• Data under study
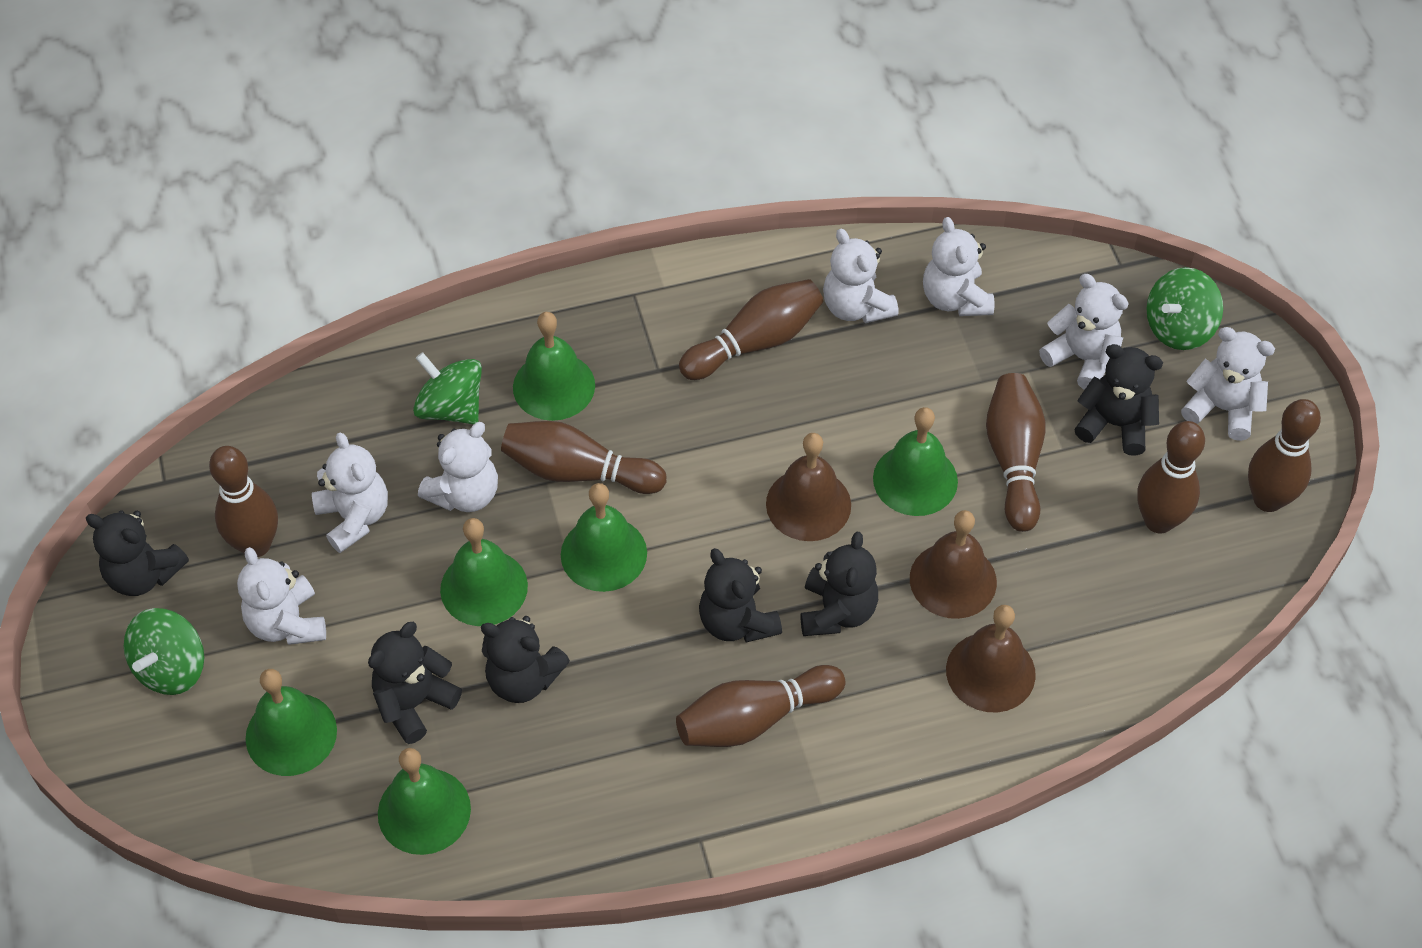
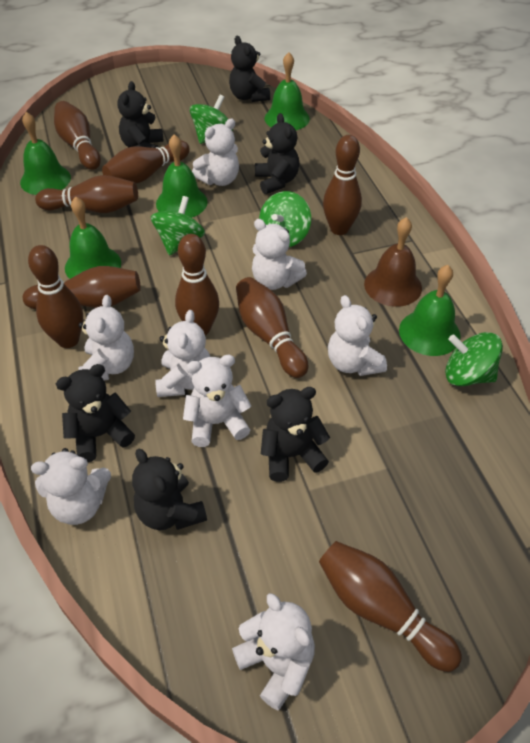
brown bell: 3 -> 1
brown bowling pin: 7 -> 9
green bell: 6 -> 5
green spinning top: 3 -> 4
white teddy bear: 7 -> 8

• Instructions for the task
Write the entries above out again exactly, omitting each image.

• Response to the exercise
brown bell: 3 -> 1
brown bowling pin: 7 -> 9
green bell: 6 -> 5
green spinning top: 3 -> 4
white teddy bear: 7 -> 8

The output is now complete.